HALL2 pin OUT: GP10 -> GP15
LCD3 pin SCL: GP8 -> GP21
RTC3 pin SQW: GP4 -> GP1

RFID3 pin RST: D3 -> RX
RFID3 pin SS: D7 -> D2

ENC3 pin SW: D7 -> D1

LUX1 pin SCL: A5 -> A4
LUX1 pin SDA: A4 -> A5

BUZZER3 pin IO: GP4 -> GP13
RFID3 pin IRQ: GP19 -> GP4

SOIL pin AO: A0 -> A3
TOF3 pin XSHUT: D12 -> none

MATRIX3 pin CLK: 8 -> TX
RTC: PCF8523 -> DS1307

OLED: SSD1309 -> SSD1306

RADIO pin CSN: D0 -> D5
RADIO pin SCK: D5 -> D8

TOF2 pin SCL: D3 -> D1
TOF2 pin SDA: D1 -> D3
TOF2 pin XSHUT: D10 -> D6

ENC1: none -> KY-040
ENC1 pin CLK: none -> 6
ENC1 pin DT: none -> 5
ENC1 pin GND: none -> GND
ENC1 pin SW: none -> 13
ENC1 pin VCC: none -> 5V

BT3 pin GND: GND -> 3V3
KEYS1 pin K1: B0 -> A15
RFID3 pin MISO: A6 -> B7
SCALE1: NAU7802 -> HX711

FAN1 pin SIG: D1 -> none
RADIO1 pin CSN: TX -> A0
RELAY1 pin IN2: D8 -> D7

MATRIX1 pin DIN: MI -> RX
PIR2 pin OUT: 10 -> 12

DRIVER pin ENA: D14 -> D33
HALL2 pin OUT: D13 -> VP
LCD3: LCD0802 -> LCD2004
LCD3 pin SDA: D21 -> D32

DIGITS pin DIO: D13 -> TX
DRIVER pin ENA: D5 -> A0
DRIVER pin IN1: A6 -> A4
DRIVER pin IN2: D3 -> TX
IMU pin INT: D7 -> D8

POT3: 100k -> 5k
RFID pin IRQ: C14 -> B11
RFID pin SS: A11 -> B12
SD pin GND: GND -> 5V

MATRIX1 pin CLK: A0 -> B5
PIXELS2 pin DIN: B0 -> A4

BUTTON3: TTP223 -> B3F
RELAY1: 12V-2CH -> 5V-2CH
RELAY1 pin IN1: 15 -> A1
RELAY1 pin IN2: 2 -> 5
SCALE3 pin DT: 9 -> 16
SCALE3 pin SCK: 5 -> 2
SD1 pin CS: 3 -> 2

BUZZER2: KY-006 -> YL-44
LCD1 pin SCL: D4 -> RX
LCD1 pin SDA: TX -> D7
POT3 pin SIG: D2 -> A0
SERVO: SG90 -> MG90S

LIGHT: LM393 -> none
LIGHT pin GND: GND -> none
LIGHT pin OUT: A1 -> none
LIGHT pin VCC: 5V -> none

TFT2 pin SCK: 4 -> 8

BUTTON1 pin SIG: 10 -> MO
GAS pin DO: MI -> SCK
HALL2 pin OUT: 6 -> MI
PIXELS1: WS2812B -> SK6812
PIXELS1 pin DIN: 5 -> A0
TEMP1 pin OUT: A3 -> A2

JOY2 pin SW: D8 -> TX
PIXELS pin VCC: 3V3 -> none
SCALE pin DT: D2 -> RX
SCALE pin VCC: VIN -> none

* * *

*Aim of the exercise*
The reply should hold only the lines of the listing above starting at the line containing "RFID3 pin SS: D7 -> D2" and ending at the line containing "LCD1 pin SDA: TX -> D7", exactly as written.

*Answer to this exercise*
RFID3 pin SS: D7 -> D2

ENC3 pin SW: D7 -> D1

LUX1 pin SCL: A5 -> A4
LUX1 pin SDA: A4 -> A5

BUZZER3 pin IO: GP4 -> GP13
RFID3 pin IRQ: GP19 -> GP4

SOIL pin AO: A0 -> A3
TOF3 pin XSHUT: D12 -> none

MATRIX3 pin CLK: 8 -> TX
RTC: PCF8523 -> DS1307

OLED: SSD1309 -> SSD1306

RADIO pin CSN: D0 -> D5
RADIO pin SCK: D5 -> D8

TOF2 pin SCL: D3 -> D1
TOF2 pin SDA: D1 -> D3
TOF2 pin XSHUT: D10 -> D6

ENC1: none -> KY-040
ENC1 pin CLK: none -> 6
ENC1 pin DT: none -> 5
ENC1 pin GND: none -> GND
ENC1 pin SW: none -> 13
ENC1 pin VCC: none -> 5V

BT3 pin GND: GND -> 3V3
KEYS1 pin K1: B0 -> A15
RFID3 pin MISO: A6 -> B7
SCALE1: NAU7802 -> HX711

FAN1 pin SIG: D1 -> none
RADIO1 pin CSN: TX -> A0
RELAY1 pin IN2: D8 -> D7

MATRIX1 pin DIN: MI -> RX
PIR2 pin OUT: 10 -> 12

DRIVER pin ENA: D14 -> D33
HALL2 pin OUT: D13 -> VP
LCD3: LCD0802 -> LCD2004
LCD3 pin SDA: D21 -> D32

DIGITS pin DIO: D13 -> TX
DRIVER pin ENA: D5 -> A0
DRIVER pin IN1: A6 -> A4
DRIVER pin IN2: D3 -> TX
IMU pin INT: D7 -> D8

POT3: 100k -> 5k
RFID pin IRQ: C14 -> B11
RFID pin SS: A11 -> B12
SD pin GND: GND -> 5V

MATRIX1 pin CLK: A0 -> B5
PIXELS2 pin DIN: B0 -> A4

BUTTON3: TTP223 -> B3F
RELAY1: 12V-2CH -> 5V-2CH
RELAY1 pin IN1: 15 -> A1
RELAY1 pin IN2: 2 -> 5
SCALE3 pin DT: 9 -> 16
SCALE3 pin SCK: 5 -> 2
SD1 pin CS: 3 -> 2

BUZZER2: KY-006 -> YL-44
LCD1 pin SCL: D4 -> RX
LCD1 pin SDA: TX -> D7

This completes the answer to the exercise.